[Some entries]

---+---

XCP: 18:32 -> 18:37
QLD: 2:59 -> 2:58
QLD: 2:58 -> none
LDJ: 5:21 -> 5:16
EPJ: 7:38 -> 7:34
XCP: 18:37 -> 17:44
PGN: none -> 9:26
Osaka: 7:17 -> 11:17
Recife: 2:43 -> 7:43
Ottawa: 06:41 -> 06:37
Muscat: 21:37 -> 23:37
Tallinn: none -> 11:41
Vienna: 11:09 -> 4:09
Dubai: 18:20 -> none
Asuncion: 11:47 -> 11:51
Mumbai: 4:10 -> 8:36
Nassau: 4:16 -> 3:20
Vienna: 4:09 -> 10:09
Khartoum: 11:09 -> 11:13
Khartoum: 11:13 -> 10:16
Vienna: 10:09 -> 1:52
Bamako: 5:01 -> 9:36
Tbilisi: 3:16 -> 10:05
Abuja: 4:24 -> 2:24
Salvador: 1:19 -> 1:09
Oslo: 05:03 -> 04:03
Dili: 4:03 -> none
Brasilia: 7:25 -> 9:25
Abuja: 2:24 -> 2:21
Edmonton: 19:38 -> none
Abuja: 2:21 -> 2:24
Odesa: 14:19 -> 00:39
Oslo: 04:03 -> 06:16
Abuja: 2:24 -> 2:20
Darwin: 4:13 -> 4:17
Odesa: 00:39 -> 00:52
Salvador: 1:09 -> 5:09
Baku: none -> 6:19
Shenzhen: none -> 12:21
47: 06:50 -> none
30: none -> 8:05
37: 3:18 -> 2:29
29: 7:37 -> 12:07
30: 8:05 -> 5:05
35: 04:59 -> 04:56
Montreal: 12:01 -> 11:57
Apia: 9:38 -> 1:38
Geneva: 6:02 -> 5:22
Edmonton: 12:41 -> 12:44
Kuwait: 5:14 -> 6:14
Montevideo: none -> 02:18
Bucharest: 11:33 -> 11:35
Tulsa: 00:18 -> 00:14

---+---

Please set out every one of the entries above as a numbered list, skipping any blank lines.

TASK RESULT:
1. XCP: 18:32 -> 18:37
2. QLD: 2:59 -> 2:58
3. QLD: 2:58 -> none
4. LDJ: 5:21 -> 5:16
5. EPJ: 7:38 -> 7:34
6. XCP: 18:37 -> 17:44
7. PGN: none -> 9:26
8. Osaka: 7:17 -> 11:17
9. Recife: 2:43 -> 7:43
10. Ottawa: 06:41 -> 06:37
11. Muscat: 21:37 -> 23:37
12. Tallinn: none -> 11:41
13. Vienna: 11:09 -> 4:09
14. Dubai: 18:20 -> none
15. Asuncion: 11:47 -> 11:51
16. Mumbai: 4:10 -> 8:36
17. Nassau: 4:16 -> 3:20
18. Vienna: 4:09 -> 10:09
19. Khartoum: 11:09 -> 11:13
20. Khartoum: 11:13 -> 10:16
21. Vienna: 10:09 -> 1:52
22. Bamako: 5:01 -> 9:36
23. Tbilisi: 3:16 -> 10:05
24. Abuja: 4:24 -> 2:24
25. Salvador: 1:19 -> 1:09
26. Oslo: 05:03 -> 04:03
27. Dili: 4:03 -> none
28. Brasilia: 7:25 -> 9:25
29. Abuja: 2:24 -> 2:21
30. Edmonton: 19:38 -> none
31. Abuja: 2:21 -> 2:24
32. Odesa: 14:19 -> 00:39
33. Oslo: 04:03 -> 06:16
34. Abuja: 2:24 -> 2:20
35. Darwin: 4:13 -> 4:17
36. Odesa: 00:39 -> 00:52
37. Salvador: 1:09 -> 5:09
38. Baku: none -> 6:19
39. Shenzhen: none -> 12:21
40. 47: 06:50 -> none
41. 30: none -> 8:05
42. 37: 3:18 -> 2:29
43. 29: 7:37 -> 12:07
44. 30: 8:05 -> 5:05
45. 35: 04:59 -> 04:56
46. Montreal: 12:01 -> 11:57
47. Apia: 9:38 -> 1:38
48. Geneva: 6:02 -> 5:22
49. Edmonton: 12:41 -> 12:44
50. Kuwait: 5:14 -> 6:14
51. Montevideo: none -> 02:18
52. Bucharest: 11:33 -> 11:35
53. Tulsa: 00:18 -> 00:14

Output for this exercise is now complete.